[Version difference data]
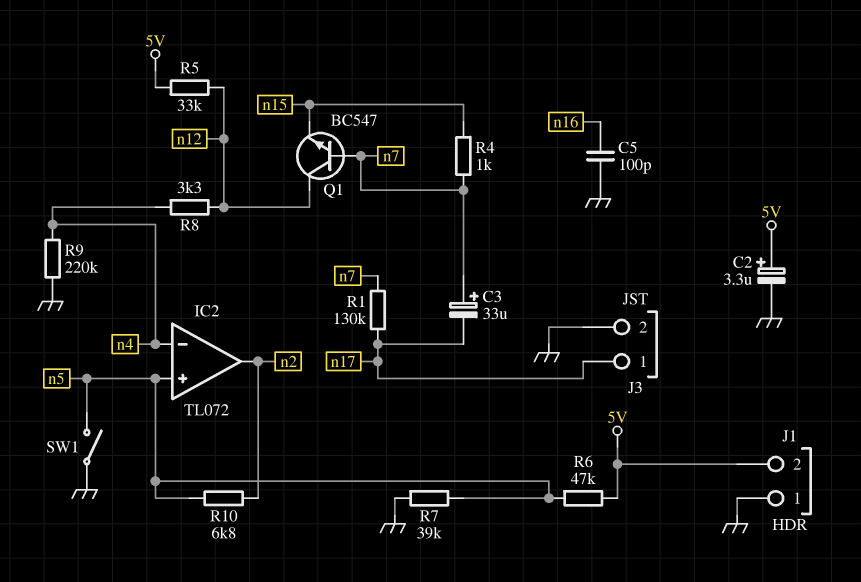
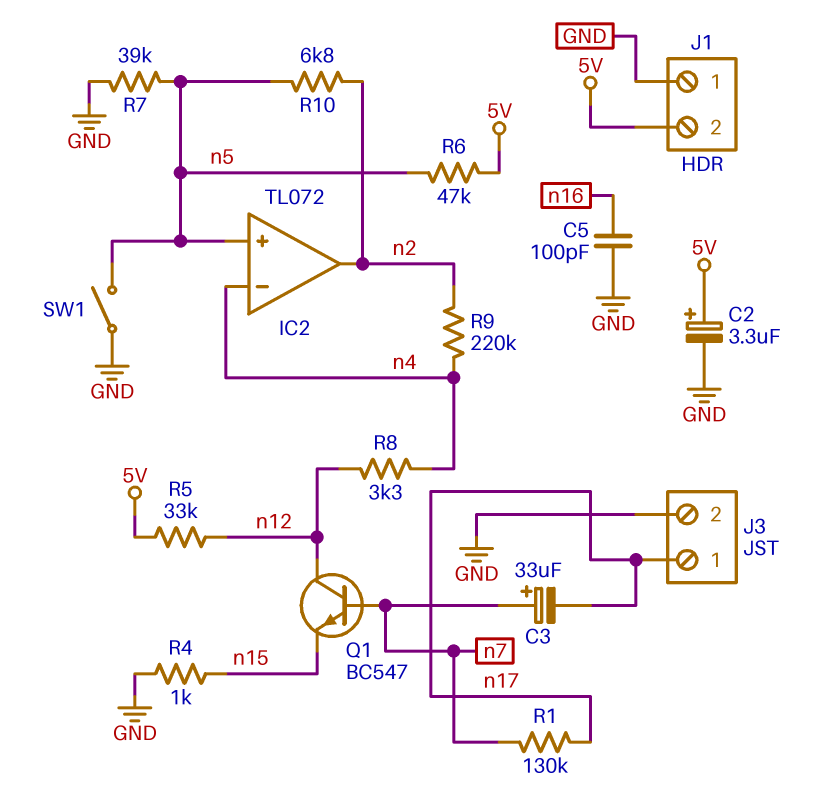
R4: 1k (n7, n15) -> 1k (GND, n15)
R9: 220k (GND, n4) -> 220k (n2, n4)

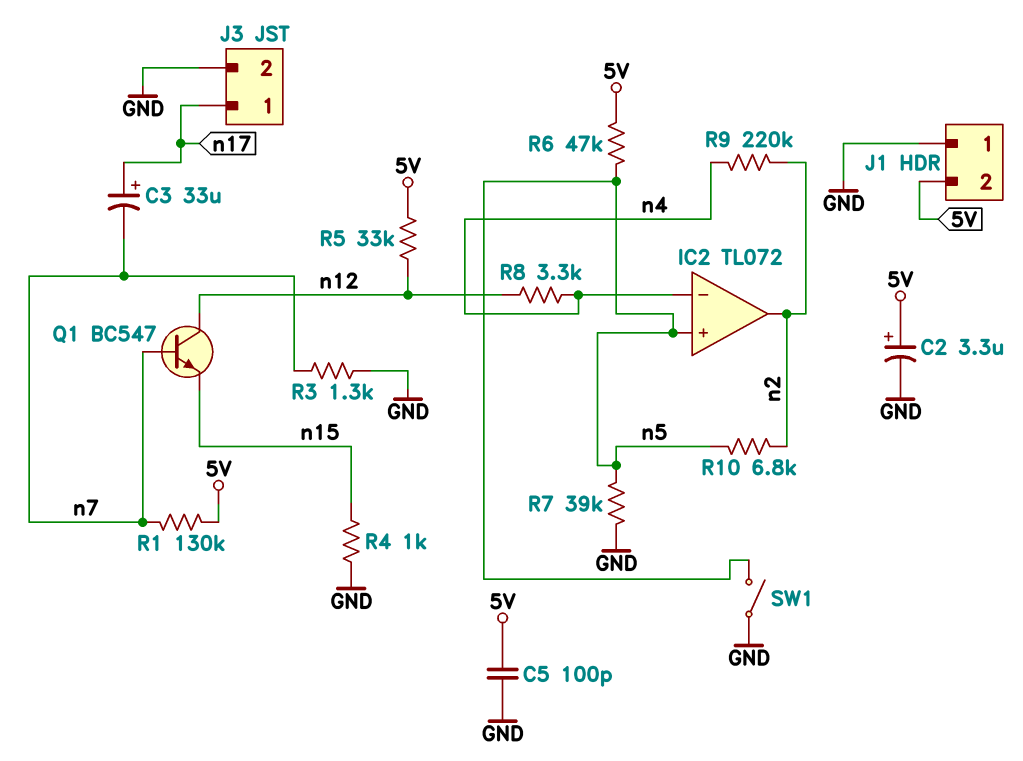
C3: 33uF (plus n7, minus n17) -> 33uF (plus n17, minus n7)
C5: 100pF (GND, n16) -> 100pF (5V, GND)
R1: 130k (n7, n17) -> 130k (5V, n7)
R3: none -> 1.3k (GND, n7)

Work order:
Reprint the entries above exactly, images removed.

Task output:
R4: 1k (n7, n15) -> 1k (GND, n15)
R9: 220k (GND, n4) -> 220k (n2, n4)

C3: 33uF (plus n7, minus n17) -> 33uF (plus n17, minus n7)
C5: 100pF (GND, n16) -> 100pF (5V, GND)
R1: 130k (n7, n17) -> 130k (5V, n7)
R3: none -> 1.3k (GND, n7)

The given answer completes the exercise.